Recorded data
+--
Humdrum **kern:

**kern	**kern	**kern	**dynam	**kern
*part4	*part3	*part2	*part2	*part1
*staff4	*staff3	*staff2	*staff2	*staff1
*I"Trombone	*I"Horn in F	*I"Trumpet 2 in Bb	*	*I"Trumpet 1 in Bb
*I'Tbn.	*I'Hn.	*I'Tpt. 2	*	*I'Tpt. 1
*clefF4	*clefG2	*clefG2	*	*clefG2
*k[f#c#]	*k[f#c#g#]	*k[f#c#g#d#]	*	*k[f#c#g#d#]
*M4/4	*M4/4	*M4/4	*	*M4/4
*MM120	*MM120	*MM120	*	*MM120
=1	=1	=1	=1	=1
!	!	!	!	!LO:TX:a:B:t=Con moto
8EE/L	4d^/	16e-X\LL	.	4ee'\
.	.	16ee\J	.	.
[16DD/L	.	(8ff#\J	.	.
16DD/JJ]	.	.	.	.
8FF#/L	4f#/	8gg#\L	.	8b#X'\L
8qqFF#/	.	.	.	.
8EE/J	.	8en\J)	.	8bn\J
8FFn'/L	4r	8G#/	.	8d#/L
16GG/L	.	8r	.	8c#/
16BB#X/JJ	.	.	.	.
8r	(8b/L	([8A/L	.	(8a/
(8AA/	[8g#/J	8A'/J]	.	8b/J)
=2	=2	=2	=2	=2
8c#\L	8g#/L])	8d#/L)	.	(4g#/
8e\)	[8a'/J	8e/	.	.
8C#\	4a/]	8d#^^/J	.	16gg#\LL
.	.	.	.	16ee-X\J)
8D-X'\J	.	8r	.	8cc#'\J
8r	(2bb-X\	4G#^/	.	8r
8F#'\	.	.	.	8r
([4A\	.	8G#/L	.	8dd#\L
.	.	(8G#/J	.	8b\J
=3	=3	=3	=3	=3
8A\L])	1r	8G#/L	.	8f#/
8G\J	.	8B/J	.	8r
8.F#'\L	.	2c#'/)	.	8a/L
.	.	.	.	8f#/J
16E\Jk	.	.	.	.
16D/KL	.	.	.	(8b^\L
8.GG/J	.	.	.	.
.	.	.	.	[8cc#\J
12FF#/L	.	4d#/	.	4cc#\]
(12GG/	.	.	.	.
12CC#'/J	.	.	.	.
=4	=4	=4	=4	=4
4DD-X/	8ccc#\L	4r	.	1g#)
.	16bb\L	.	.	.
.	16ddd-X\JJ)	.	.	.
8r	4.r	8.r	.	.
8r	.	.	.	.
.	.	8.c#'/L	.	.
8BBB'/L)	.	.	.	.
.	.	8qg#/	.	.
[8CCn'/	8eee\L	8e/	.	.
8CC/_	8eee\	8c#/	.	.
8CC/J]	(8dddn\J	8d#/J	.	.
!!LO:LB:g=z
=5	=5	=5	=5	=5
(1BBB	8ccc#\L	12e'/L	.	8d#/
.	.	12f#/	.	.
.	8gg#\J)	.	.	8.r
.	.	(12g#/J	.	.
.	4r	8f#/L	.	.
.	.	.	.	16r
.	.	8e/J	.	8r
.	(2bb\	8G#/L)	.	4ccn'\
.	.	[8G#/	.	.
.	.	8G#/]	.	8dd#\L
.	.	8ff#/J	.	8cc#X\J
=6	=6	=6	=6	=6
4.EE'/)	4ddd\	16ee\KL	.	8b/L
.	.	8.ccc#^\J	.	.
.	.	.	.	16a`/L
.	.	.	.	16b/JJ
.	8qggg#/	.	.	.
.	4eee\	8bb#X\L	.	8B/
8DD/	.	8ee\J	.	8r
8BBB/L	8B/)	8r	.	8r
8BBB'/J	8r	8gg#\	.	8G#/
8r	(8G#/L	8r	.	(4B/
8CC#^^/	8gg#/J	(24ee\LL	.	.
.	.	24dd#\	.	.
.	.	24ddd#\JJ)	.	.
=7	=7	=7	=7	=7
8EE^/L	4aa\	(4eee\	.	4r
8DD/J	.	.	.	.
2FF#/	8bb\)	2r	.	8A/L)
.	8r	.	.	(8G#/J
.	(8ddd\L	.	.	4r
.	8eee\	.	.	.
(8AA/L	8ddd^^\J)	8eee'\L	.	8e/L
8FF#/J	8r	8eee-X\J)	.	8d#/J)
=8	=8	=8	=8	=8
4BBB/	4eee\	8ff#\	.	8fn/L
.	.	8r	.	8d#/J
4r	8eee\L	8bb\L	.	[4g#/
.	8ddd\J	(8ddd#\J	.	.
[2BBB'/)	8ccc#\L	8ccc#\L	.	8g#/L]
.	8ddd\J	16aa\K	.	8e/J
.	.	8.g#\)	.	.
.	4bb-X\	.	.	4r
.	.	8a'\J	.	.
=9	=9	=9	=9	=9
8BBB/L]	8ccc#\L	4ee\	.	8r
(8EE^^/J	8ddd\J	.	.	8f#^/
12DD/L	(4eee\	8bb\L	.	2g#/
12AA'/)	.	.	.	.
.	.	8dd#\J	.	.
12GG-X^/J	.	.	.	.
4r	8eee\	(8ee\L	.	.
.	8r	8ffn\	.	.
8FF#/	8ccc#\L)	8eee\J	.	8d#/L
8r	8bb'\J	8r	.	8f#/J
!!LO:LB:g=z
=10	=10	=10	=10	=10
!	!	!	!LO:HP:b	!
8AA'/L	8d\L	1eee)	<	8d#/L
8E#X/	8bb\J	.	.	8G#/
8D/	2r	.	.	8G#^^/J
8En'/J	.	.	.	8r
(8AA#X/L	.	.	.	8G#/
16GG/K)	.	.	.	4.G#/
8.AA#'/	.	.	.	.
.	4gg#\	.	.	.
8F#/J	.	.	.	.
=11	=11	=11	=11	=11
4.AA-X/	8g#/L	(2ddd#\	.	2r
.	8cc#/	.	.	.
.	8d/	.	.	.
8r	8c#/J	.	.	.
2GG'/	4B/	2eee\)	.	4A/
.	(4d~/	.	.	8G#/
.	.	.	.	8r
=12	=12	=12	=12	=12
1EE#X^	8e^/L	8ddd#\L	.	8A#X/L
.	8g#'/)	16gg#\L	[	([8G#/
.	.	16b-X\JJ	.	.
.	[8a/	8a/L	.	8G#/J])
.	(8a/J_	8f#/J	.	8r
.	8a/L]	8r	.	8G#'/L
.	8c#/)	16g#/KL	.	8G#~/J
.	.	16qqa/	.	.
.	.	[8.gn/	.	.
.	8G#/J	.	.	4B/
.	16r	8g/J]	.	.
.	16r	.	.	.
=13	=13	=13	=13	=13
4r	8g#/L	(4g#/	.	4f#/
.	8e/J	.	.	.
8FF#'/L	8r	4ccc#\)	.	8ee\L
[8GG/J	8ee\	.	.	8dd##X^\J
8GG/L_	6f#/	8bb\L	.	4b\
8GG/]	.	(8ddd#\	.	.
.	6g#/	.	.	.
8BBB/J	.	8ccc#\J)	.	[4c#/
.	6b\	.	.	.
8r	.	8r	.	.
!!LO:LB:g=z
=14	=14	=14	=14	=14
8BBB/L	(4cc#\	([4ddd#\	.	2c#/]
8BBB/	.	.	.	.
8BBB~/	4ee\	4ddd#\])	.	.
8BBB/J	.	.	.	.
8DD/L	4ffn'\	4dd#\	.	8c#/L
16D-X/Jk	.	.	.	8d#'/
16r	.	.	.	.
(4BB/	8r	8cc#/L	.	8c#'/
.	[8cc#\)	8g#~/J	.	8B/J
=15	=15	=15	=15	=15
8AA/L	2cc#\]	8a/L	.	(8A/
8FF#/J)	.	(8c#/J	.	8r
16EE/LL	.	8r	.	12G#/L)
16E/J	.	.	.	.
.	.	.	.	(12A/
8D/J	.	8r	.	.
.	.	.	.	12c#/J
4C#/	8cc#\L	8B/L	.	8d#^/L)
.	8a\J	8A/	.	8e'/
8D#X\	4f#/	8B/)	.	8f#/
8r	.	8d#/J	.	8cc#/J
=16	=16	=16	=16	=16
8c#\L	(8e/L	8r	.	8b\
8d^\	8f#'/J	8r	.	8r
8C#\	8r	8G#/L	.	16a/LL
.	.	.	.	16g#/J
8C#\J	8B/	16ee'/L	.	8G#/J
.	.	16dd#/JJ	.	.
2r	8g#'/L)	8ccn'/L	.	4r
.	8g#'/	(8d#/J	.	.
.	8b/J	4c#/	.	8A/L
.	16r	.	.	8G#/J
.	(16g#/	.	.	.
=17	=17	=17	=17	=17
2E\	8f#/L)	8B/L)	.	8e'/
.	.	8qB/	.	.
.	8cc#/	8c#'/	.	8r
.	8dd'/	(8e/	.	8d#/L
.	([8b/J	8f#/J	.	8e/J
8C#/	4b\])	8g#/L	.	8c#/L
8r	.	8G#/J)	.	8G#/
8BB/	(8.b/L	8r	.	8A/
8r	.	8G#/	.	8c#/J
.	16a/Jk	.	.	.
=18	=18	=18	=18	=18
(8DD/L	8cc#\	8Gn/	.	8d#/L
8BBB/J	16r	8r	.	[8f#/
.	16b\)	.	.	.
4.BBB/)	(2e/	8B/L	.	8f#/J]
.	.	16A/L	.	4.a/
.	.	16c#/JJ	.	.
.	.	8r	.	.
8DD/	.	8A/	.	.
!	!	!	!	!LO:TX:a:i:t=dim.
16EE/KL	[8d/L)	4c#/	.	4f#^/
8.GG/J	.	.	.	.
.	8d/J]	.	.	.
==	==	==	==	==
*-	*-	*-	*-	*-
+--
**WRITTEN INSTRUCTION:** Identify each line of the material above that contains the string "kern", and copy those lines. Matches must agree in case.

**WRITTEN ANSWER:**
Humdrum **kern:
**kern	**kern	**kern	**dynam	**kern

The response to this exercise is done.